*YOUR OBJECTIVE:* The expected output is every entry, repeated exactly.

*Records from a dataset:*
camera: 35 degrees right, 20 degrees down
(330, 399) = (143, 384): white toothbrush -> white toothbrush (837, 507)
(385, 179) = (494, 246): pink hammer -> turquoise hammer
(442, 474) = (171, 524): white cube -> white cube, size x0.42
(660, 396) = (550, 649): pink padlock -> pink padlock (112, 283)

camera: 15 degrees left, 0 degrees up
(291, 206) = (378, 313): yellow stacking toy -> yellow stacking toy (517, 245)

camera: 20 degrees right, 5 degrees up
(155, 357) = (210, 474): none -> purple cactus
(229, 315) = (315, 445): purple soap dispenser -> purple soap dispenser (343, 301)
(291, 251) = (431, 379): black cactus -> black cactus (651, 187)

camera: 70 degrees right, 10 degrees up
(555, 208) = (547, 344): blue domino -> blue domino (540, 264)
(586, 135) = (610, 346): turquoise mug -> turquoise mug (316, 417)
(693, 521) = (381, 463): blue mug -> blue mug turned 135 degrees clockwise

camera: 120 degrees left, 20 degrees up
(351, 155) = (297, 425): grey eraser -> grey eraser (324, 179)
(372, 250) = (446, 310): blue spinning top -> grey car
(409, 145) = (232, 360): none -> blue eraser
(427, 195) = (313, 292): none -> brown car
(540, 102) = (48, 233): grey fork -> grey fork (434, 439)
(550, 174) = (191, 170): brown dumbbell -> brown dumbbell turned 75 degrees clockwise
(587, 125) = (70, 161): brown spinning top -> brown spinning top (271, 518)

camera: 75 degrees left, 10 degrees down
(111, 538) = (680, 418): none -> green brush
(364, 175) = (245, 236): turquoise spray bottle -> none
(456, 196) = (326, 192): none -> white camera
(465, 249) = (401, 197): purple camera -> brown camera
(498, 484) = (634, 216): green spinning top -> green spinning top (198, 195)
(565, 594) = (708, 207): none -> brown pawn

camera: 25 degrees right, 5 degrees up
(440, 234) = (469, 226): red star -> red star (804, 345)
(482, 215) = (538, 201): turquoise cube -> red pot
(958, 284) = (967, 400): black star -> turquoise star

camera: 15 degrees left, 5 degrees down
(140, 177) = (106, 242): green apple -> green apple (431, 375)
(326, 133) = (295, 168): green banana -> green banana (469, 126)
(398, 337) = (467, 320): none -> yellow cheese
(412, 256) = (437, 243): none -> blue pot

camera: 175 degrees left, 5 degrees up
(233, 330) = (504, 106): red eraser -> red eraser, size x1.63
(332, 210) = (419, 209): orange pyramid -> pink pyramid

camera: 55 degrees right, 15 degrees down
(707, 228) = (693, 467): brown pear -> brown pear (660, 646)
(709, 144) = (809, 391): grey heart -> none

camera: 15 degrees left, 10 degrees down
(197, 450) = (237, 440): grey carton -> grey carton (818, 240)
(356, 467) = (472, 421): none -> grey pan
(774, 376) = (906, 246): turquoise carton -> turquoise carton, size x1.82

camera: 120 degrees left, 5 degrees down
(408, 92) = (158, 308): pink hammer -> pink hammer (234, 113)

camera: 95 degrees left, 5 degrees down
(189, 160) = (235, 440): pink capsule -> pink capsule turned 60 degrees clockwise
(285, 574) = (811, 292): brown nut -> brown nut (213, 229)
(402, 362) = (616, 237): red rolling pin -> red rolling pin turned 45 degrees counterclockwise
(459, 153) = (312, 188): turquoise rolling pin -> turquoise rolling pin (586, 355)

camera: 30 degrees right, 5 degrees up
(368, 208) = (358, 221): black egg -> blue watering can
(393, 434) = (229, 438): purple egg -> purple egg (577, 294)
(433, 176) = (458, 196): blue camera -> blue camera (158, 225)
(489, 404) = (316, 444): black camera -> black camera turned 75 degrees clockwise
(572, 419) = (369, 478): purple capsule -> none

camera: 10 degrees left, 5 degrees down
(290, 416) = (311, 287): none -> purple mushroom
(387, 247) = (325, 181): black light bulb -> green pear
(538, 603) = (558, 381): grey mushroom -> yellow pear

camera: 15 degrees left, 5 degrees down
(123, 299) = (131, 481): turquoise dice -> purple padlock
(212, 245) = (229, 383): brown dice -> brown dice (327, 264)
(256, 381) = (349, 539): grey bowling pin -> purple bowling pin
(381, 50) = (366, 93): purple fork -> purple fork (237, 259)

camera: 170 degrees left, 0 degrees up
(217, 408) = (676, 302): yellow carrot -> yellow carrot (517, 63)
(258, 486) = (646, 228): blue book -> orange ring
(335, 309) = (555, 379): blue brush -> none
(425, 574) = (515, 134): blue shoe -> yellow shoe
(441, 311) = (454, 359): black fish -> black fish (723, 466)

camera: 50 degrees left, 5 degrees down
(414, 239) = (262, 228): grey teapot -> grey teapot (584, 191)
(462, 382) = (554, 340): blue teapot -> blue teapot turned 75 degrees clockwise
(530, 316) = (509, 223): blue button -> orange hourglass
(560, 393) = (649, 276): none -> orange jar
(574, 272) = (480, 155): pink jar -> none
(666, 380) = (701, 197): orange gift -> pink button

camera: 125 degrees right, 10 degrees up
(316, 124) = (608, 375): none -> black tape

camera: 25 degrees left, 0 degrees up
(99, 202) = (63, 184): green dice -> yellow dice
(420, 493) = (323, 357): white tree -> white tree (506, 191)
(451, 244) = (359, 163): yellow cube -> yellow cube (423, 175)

*FINISHED EXERCISE:*
camera: 35 degrees right, 20 degrees down
(330, 399) = (143, 384): white toothbrush -> white toothbrush (837, 507)
(385, 179) = (494, 246): pink hammer -> turquoise hammer
(442, 474) = (171, 524): white cube -> white cube, size x0.42
(660, 396) = (550, 649): pink padlock -> pink padlock (112, 283)

camera: 15 degrees left, 0 degrees up
(291, 206) = (378, 313): yellow stacking toy -> yellow stacking toy (517, 245)

camera: 20 degrees right, 5 degrees up
(155, 357) = (210, 474): none -> purple cactus
(229, 315) = (315, 445): purple soap dispenser -> purple soap dispenser (343, 301)
(291, 251) = (431, 379): black cactus -> black cactus (651, 187)

camera: 70 degrees right, 10 degrees up
(555, 208) = (547, 344): blue domino -> blue domino (540, 264)
(586, 135) = (610, 346): turquoise mug -> turquoise mug (316, 417)
(693, 521) = (381, 463): blue mug -> blue mug turned 135 degrees clockwise

camera: 120 degrees left, 20 degrees up
(351, 155) = (297, 425): grey eraser -> grey eraser (324, 179)
(372, 250) = (446, 310): blue spinning top -> grey car
(409, 145) = (232, 360): none -> blue eraser
(427, 195) = (313, 292): none -> brown car
(540, 102) = (48, 233): grey fork -> grey fork (434, 439)
(550, 174) = (191, 170): brown dumbbell -> brown dumbbell turned 75 degrees clockwise
(587, 125) = (70, 161): brown spinning top -> brown spinning top (271, 518)

camera: 75 degrees left, 10 degrees down
(111, 538) = (680, 418): none -> green brush
(364, 175) = (245, 236): turquoise spray bottle -> none
(456, 196) = (326, 192): none -> white camera
(465, 249) = (401, 197): purple camera -> brown camera
(498, 484) = (634, 216): green spinning top -> green spinning top (198, 195)
(565, 594) = (708, 207): none -> brown pawn

camera: 25 degrees right, 5 degrees up
(440, 234) = (469, 226): red star -> red star (804, 345)
(482, 215) = (538, 201): turquoise cube -> red pot
(958, 284) = (967, 400): black star -> turquoise star

camera: 15 degrees left, 5 degrees down
(140, 177) = (106, 242): green apple -> green apple (431, 375)
(326, 133) = (295, 168): green banana -> green banana (469, 126)
(398, 337) = (467, 320): none -> yellow cheese
(412, 256) = (437, 243): none -> blue pot

camera: 175 degrees left, 5 degrees up
(233, 330) = (504, 106): red eraser -> red eraser, size x1.63
(332, 210) = (419, 209): orange pyramid -> pink pyramid

camera: 55 degrees right, 15 degrees down
(707, 228) = (693, 467): brown pear -> brown pear (660, 646)
(709, 144) = (809, 391): grey heart -> none

camera: 15 degrees left, 10 degrees down
(197, 450) = (237, 440): grey carton -> grey carton (818, 240)
(356, 467) = (472, 421): none -> grey pan
(774, 376) = (906, 246): turquoise carton -> turquoise carton, size x1.82

camera: 120 degrees left, 5 degrees down
(408, 92) = (158, 308): pink hammer -> pink hammer (234, 113)

camera: 95 degrees left, 5 degrees down
(189, 160) = (235, 440): pink capsule -> pink capsule turned 60 degrees clockwise
(285, 574) = (811, 292): brown nut -> brown nut (213, 229)
(402, 362) = (616, 237): red rolling pin -> red rolling pin turned 45 degrees counterclockwise
(459, 153) = (312, 188): turquoise rolling pin -> turquoise rolling pin (586, 355)

camera: 30 degrees right, 5 degrees up
(368, 208) = (358, 221): black egg -> blue watering can
(393, 434) = (229, 438): purple egg -> purple egg (577, 294)
(433, 176) = (458, 196): blue camera -> blue camera (158, 225)
(489, 404) = (316, 444): black camera -> black camera turned 75 degrees clockwise
(572, 419) = (369, 478): purple capsule -> none

camera: 10 degrees left, 5 degrees down
(290, 416) = (311, 287): none -> purple mushroom
(387, 247) = (325, 181): black light bulb -> green pear
(538, 603) = (558, 381): grey mushroom -> yellow pear

camera: 15 degrees left, 5 degrees down
(123, 299) = (131, 481): turquoise dice -> purple padlock
(212, 245) = (229, 383): brown dice -> brown dice (327, 264)
(256, 381) = (349, 539): grey bowling pin -> purple bowling pin
(381, 50) = (366, 93): purple fork -> purple fork (237, 259)

camera: 170 degrees left, 0 degrees up
(217, 408) = (676, 302): yellow carrot -> yellow carrot (517, 63)
(258, 486) = (646, 228): blue book -> orange ring
(335, 309) = (555, 379): blue brush -> none
(425, 574) = (515, 134): blue shoe -> yellow shoe
(441, 311) = (454, 359): black fish -> black fish (723, 466)

camera: 50 degrees left, 5 degrees down
(414, 239) = (262, 228): grey teapot -> grey teapot (584, 191)
(462, 382) = (554, 340): blue teapot -> blue teapot turned 75 degrees clockwise
(530, 316) = (509, 223): blue button -> orange hourglass
(560, 393) = (649, 276): none -> orange jar
(574, 272) = (480, 155): pink jar -> none
(666, 380) = (701, 197): orange gift -> pink button

camera: 125 degrees right, 10 degrees up
(316, 124) = (608, 375): none -> black tape

camera: 25 degrees left, 0 degrees up
(99, 202) = (63, 184): green dice -> yellow dice
(420, 493) = (323, 357): white tree -> white tree (506, 191)
(451, 244) = (359, 163): yellow cube -> yellow cube (423, 175)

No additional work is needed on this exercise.